YOUR ASSIGNMENT: Beginning at the line that contains "PLANE (734 173)" and ending at the last line of the entries, write out each line exactly; include nothing outside that span.

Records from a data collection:
::::::

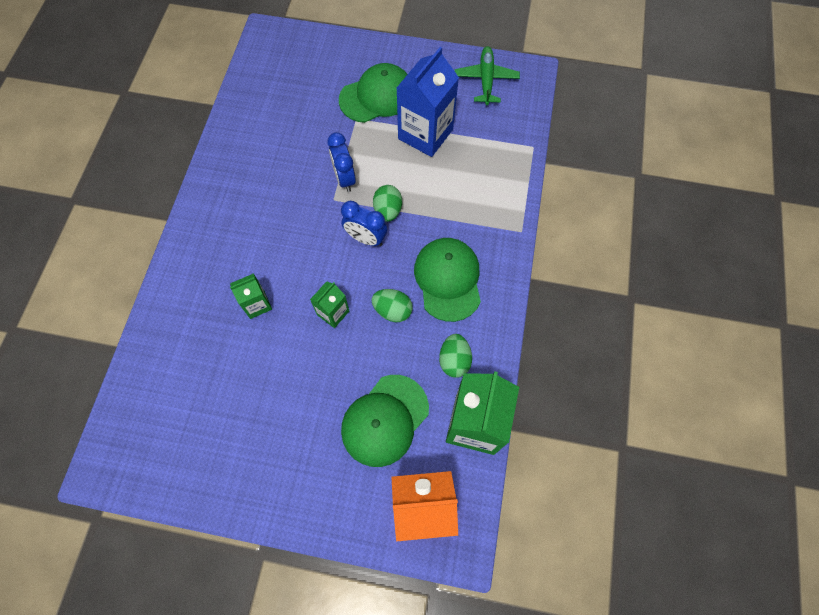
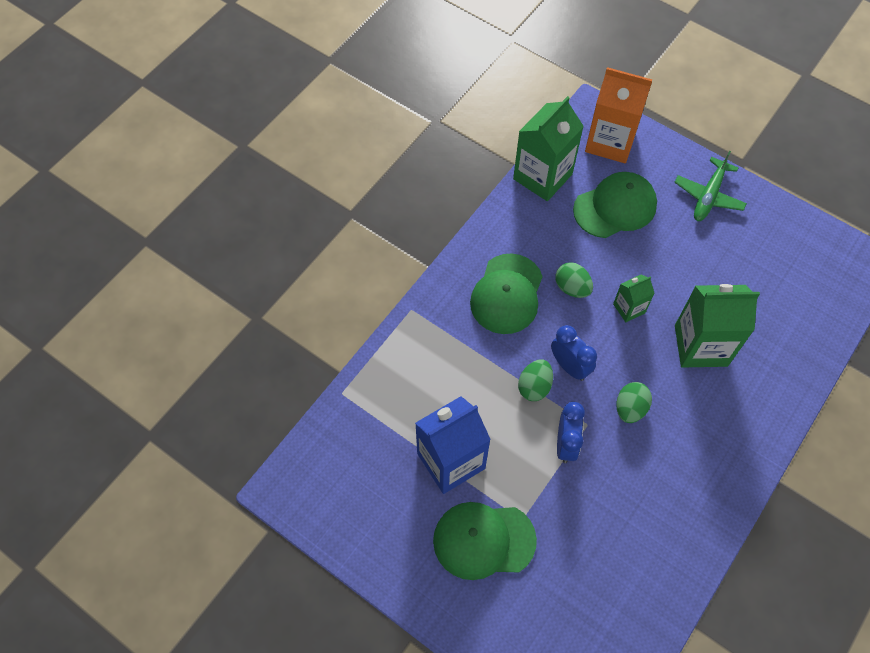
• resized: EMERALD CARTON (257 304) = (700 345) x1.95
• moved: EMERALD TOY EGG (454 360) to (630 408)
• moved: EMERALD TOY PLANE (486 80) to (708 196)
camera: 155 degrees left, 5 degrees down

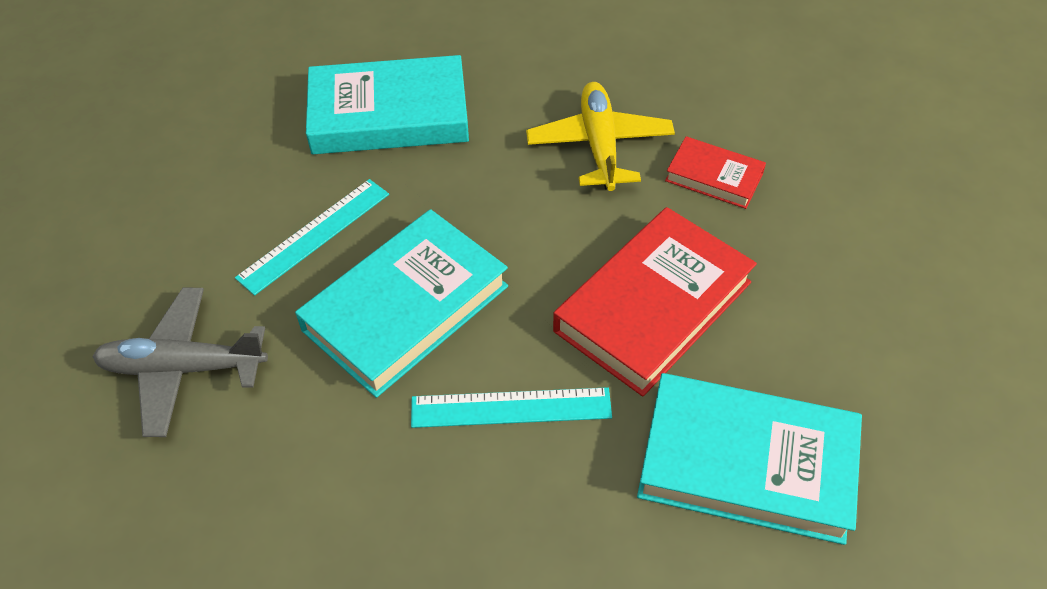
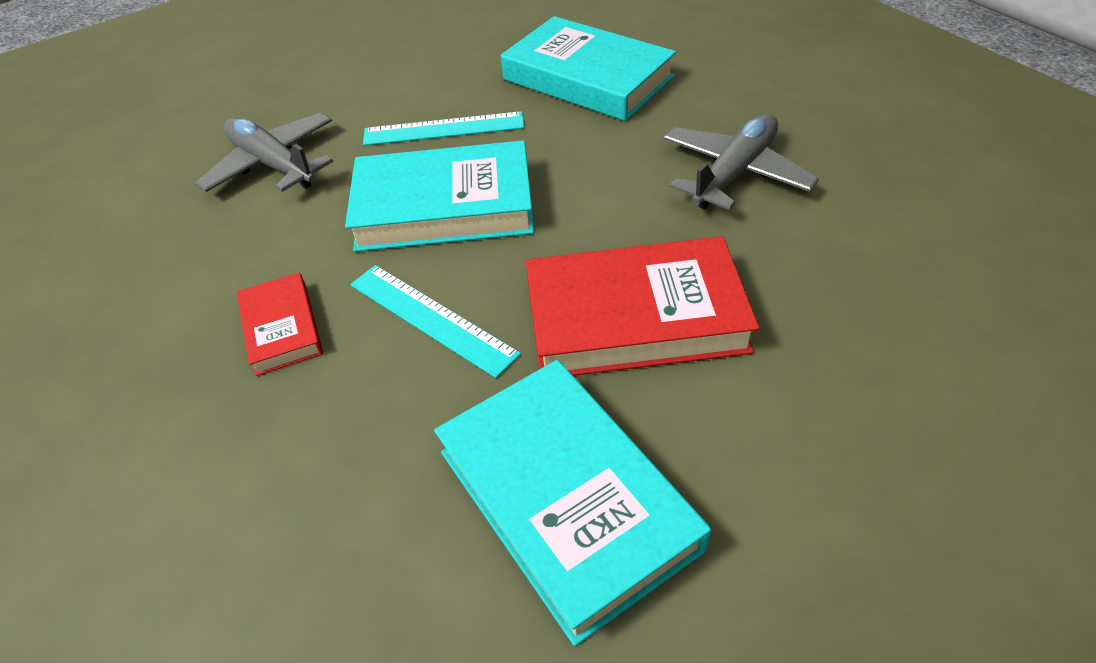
• recoloured: YELLOW TOY PLANE (599 145) to ASH-GREY TOY PLANE (734 173)
• moved: CRIMSON HARDCOVER (714 177) to (282 328)
camera: 45 degrees right, 5 degrees down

::::::

RESPONSE BOX:
• recoloured: YELLOW TOY PLANE (599 145) to ASH-GREY TOY PLANE (734 173)
• moved: CRIMSON HARDCOVER (714 177) to (282 328)
camera: 45 degrees right, 5 degrees down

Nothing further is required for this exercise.